## WHAT THE TASK REQUIRES
Which lines in the records below contain the word "yellow"? Copy each of them.

## INPUT MATERIAL
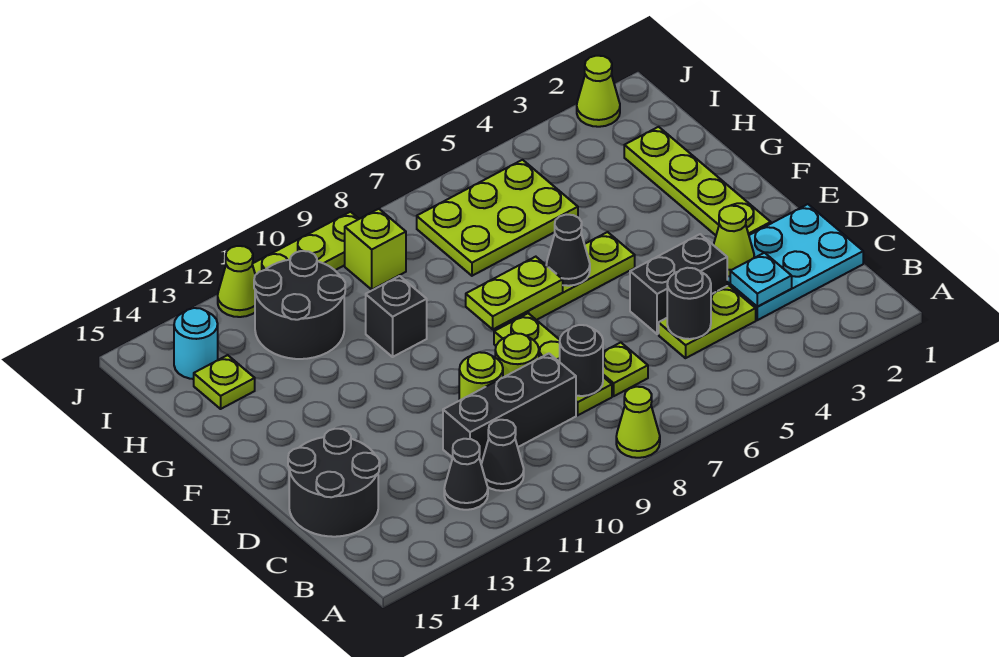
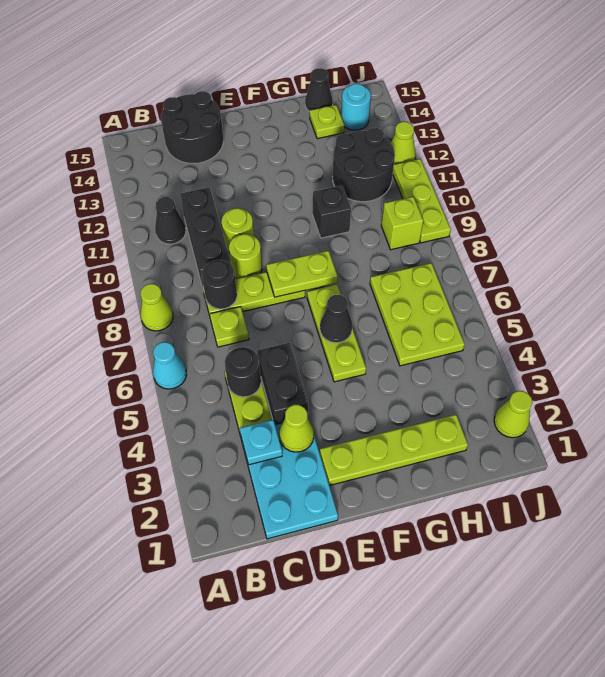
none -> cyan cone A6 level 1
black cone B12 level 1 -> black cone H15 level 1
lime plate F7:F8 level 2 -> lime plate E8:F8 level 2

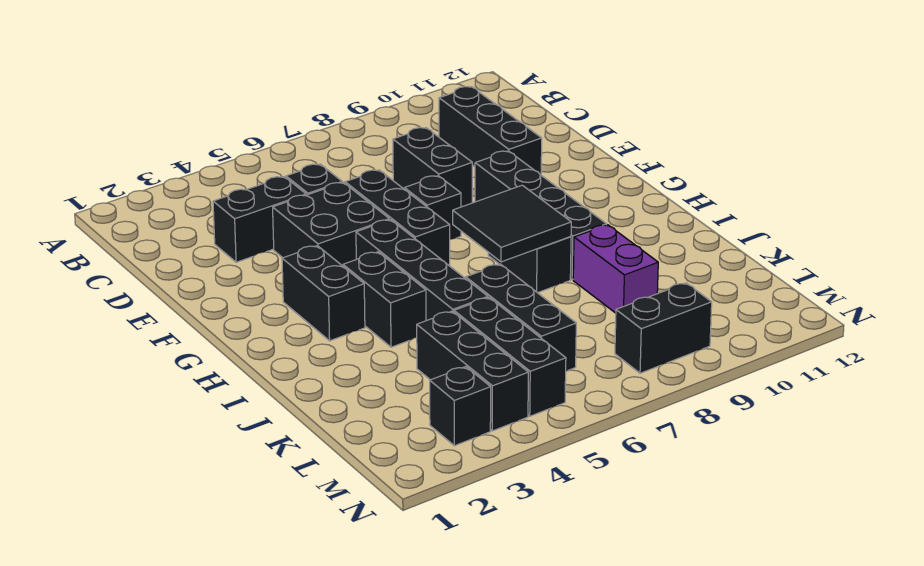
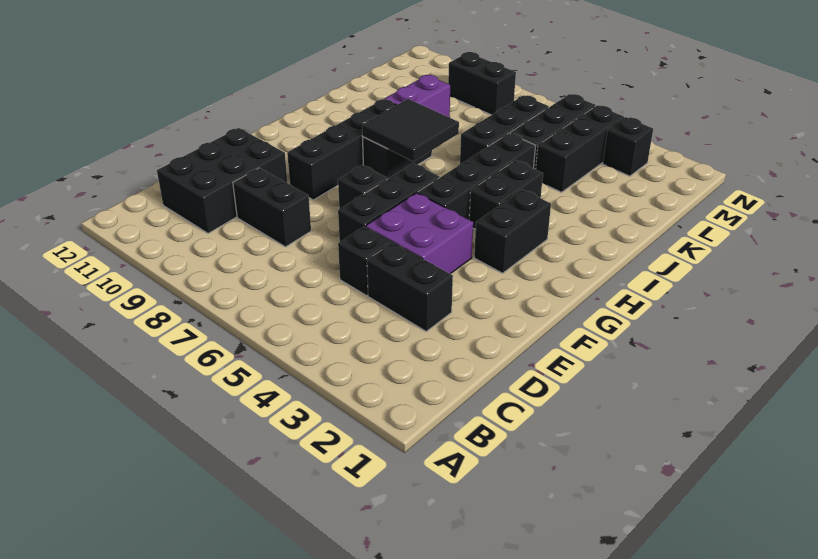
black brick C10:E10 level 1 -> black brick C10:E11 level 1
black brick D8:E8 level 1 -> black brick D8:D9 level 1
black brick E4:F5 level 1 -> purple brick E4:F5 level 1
* * *
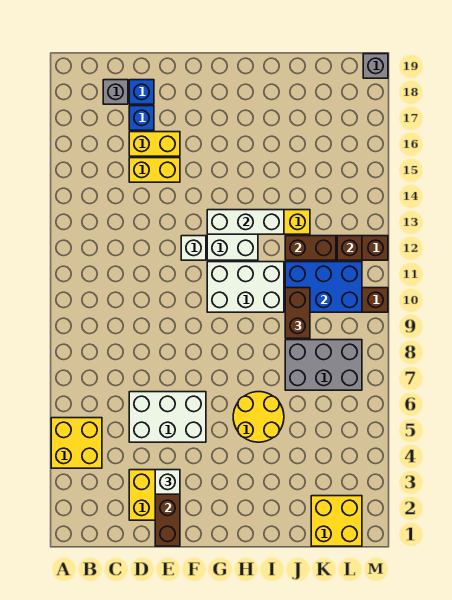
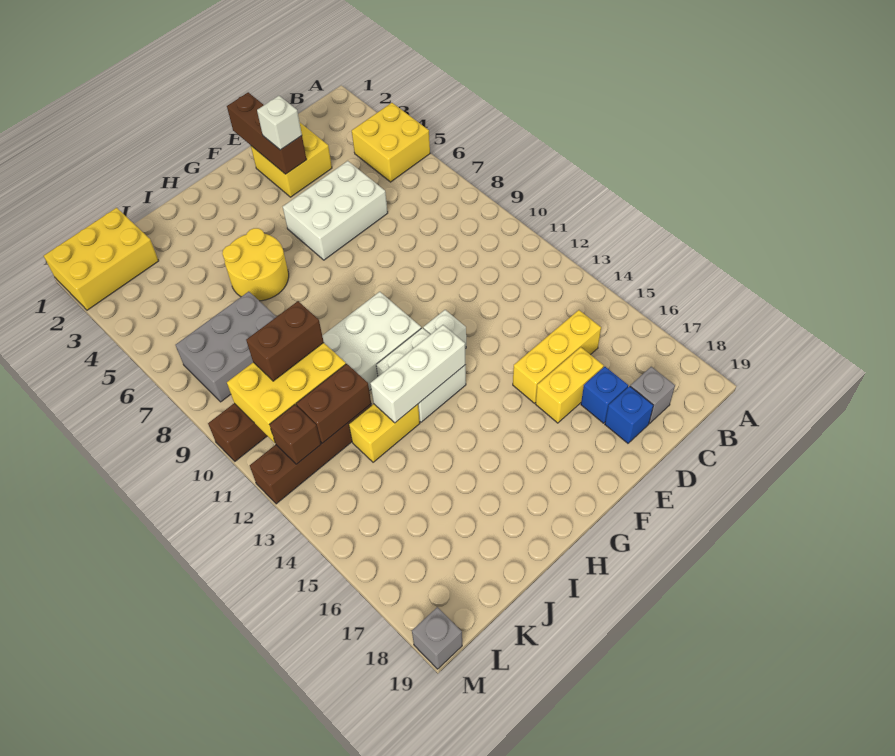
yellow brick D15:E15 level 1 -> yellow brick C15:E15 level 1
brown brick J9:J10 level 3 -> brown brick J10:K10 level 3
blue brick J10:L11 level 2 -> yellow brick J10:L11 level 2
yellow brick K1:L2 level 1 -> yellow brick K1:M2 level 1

## FINISHED TASK
yellow brick D15:E15 level 1 -> yellow brick C15:E15 level 1
blue brick J10:L11 level 2 -> yellow brick J10:L11 level 2
yellow brick K1:L2 level 1 -> yellow brick K1:M2 level 1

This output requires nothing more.